▸ Stored data:
^^^^

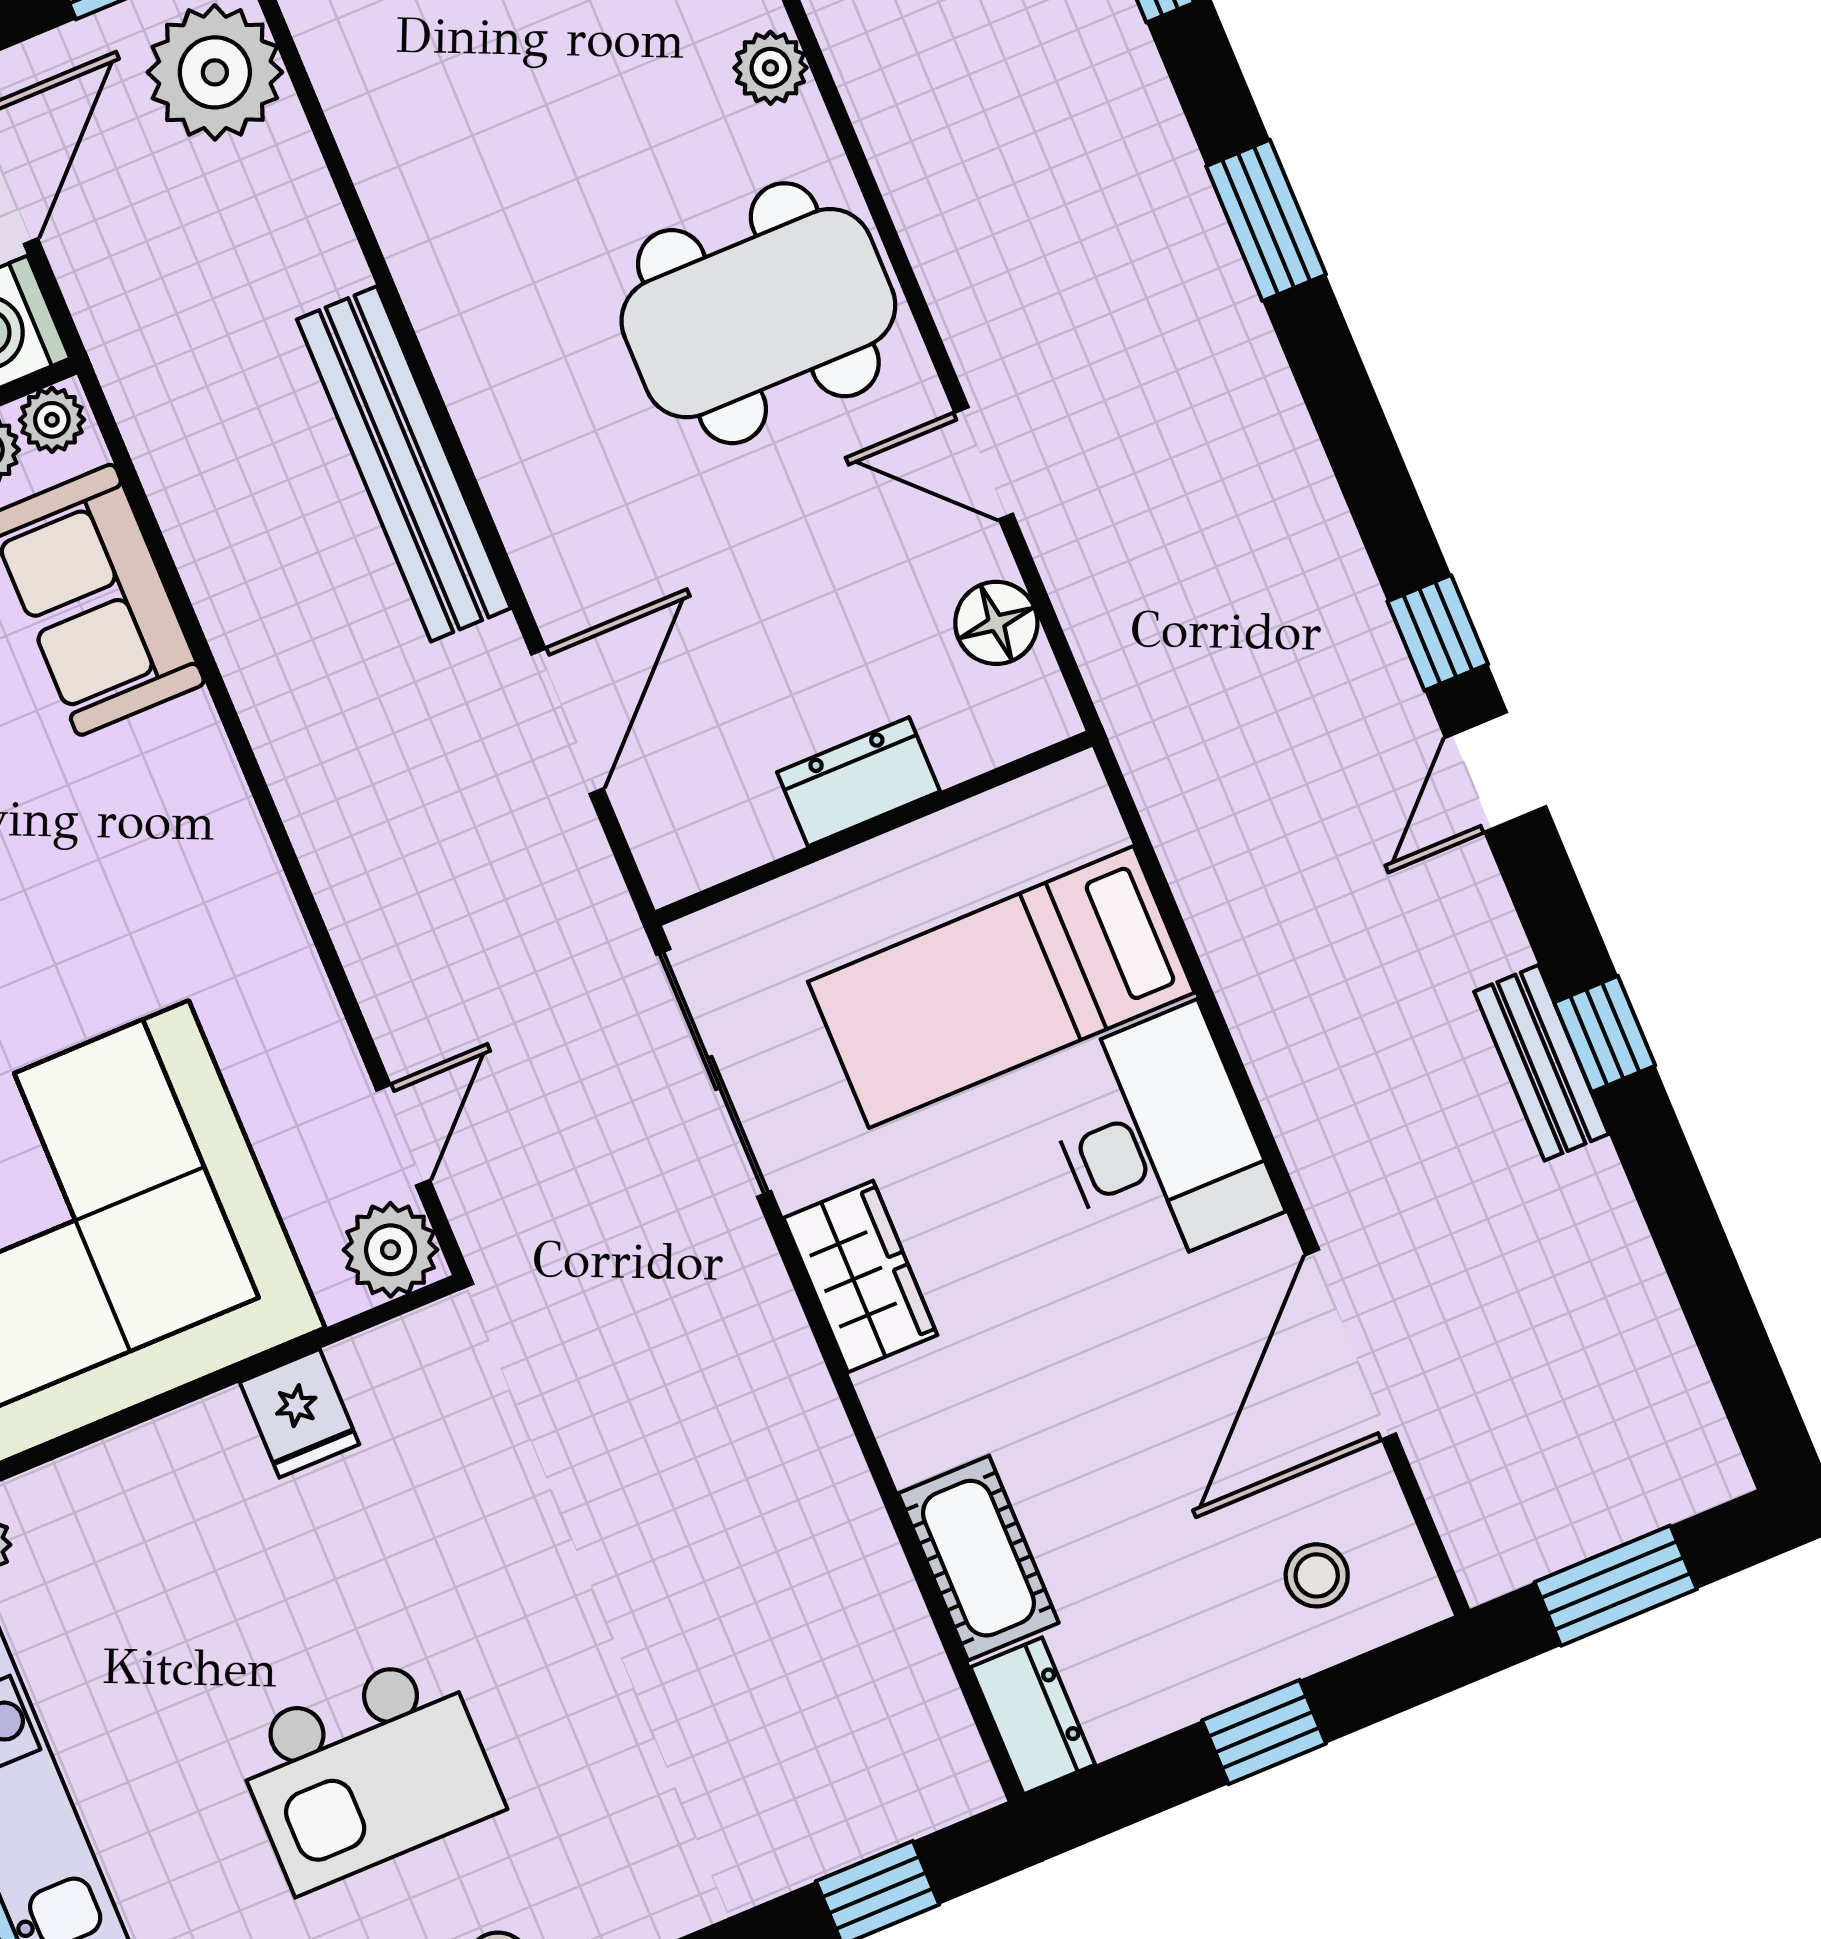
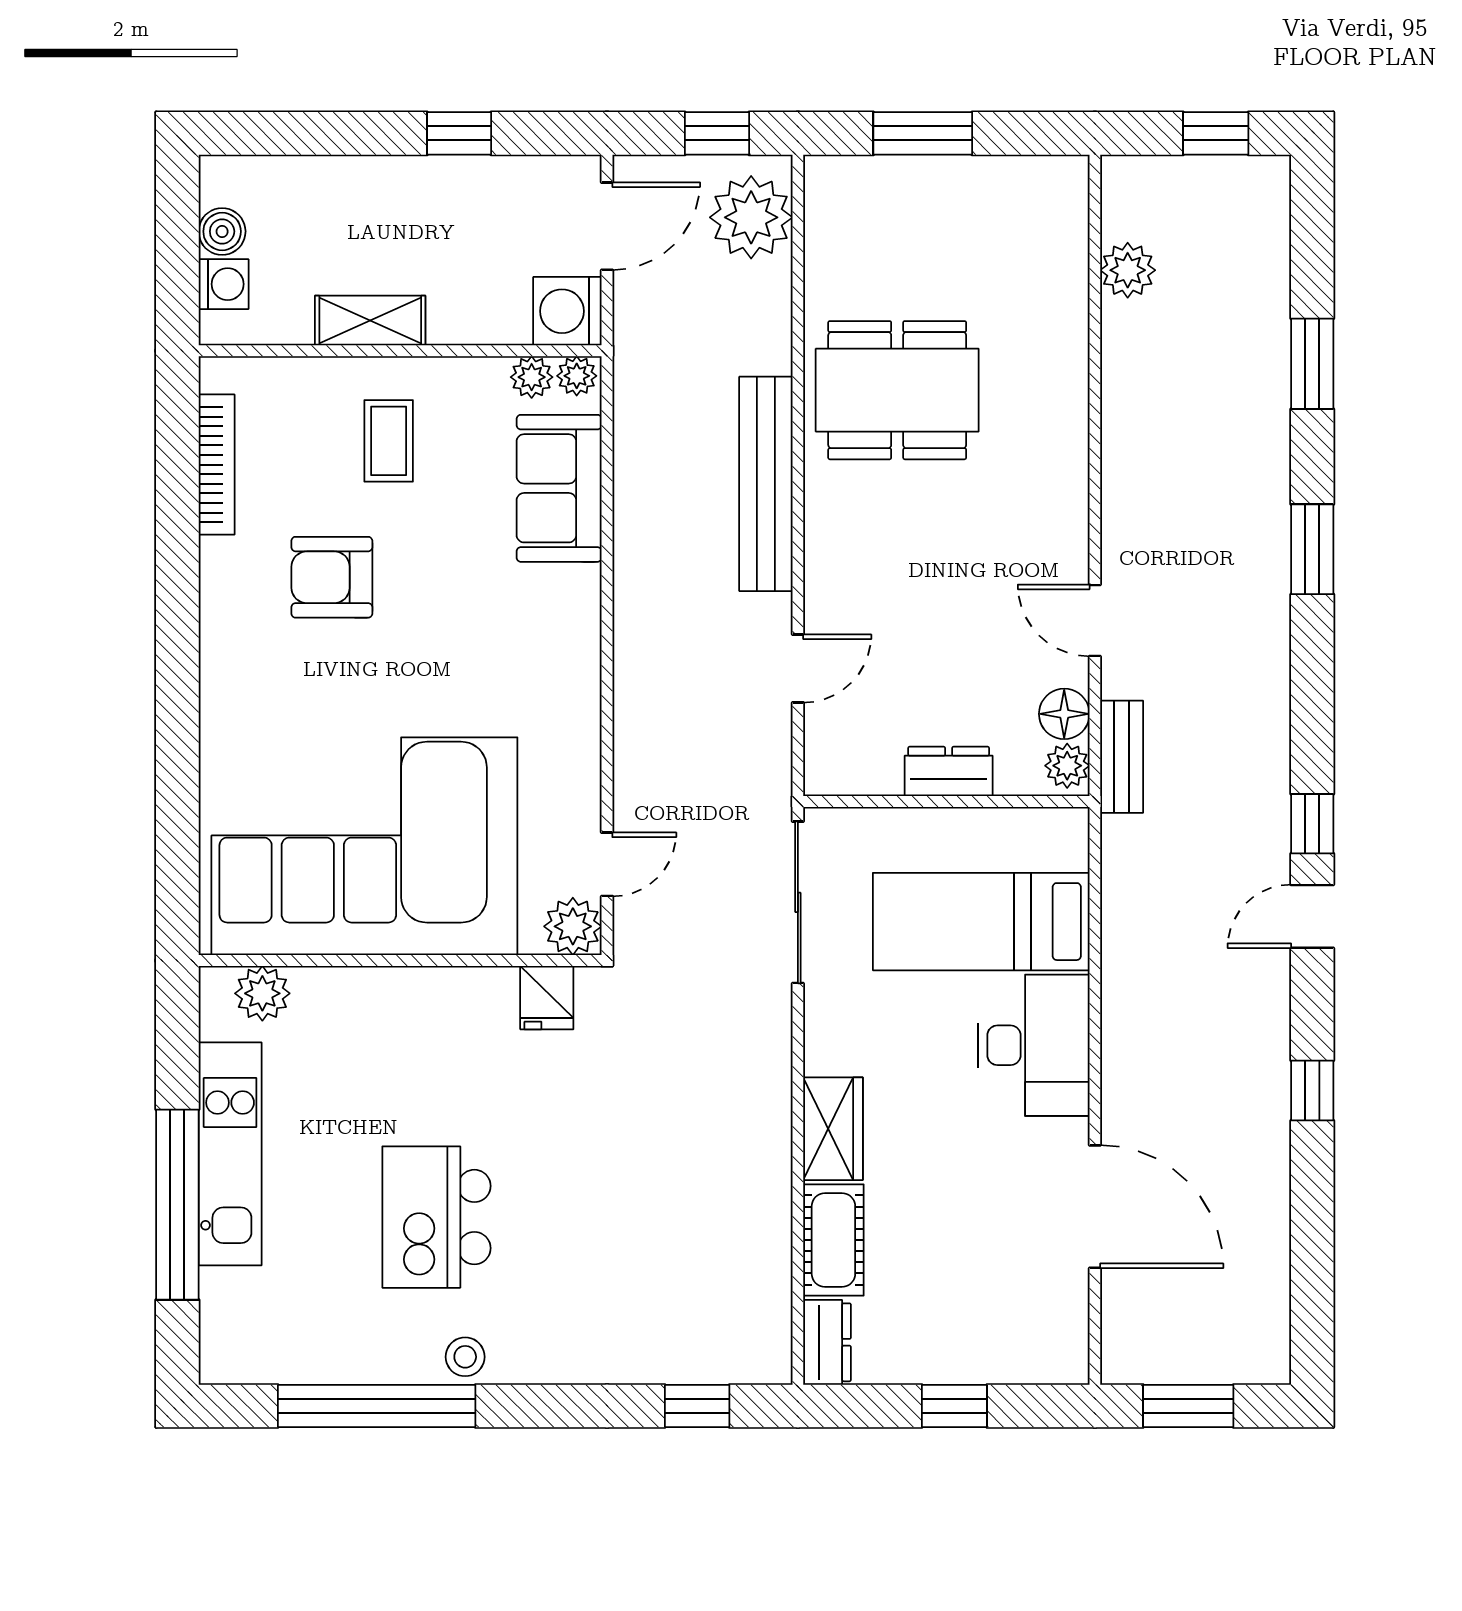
plant: (770, 68) -> (1067, 766), moved
dining table: (758, 313) -> (897, 390), moved
door: (567, 721) -> (798, 669), width x0.73
bench: (1541, 1063) -> (1122, 757), moved
wardrobe: (860, 1276) -> (833, 1129), moved
door: (1351, 1344) -> (1095, 1207), swing flipped
fridge: (299, 1413) -> (547, 998), moved
stool: (1317, 1575) -> (1021, 1330), removed
kitchen island: (367, 1772) -> (436, 1217), turned 90

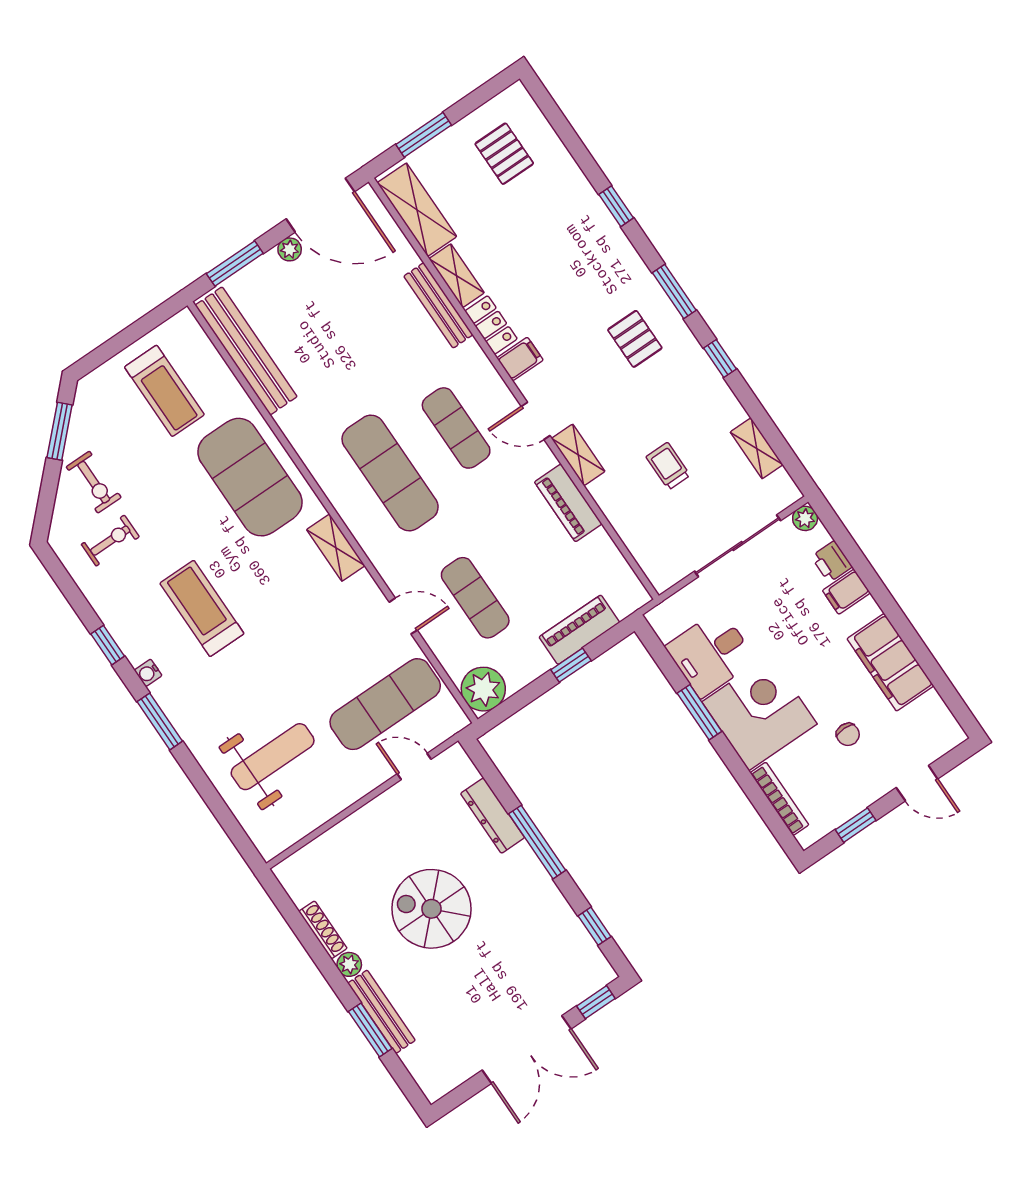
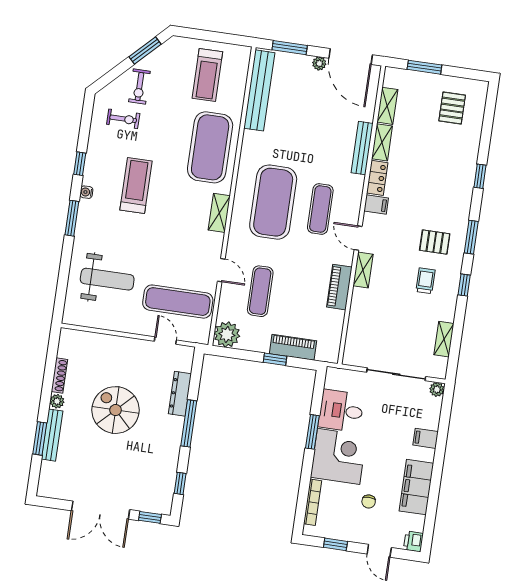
shelving: (417, 210) -> (387, 106), width x0.67, depth x0.75
pallet: (635, 339) -> (435, 242), turned 90
trolley: (668, 466) -> (426, 281), moved
exercise mat: (390, 473) -> (273, 202), width x1.47
printer: (832, 562) -> (413, 541), moved

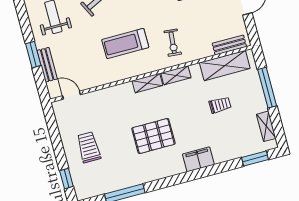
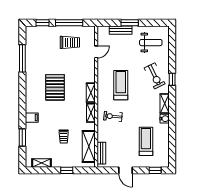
window: (267, 88) -> (67, 170), width x0.46
door: (72, 95) -> (96, 52), moved
window: (56, 141) -> (69, 23), added
trolley: (89, 147) -> (70, 42), moved
filing cabinet: (198, 159) -> (32, 118), width x0.50
window: (255, 159) -> (22, 138), moved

^^^^

What you give back should be the lines from the one with "window: (267, 88) -> (67, 170), width x0.46" to the end of the data, copied exactly, both ends included.

window: (267, 88) -> (67, 170), width x0.46
door: (72, 95) -> (96, 52), moved
window: (56, 141) -> (69, 23), added
trolley: (89, 147) -> (70, 42), moved
filing cabinet: (198, 159) -> (32, 118), width x0.50
window: (255, 159) -> (22, 138), moved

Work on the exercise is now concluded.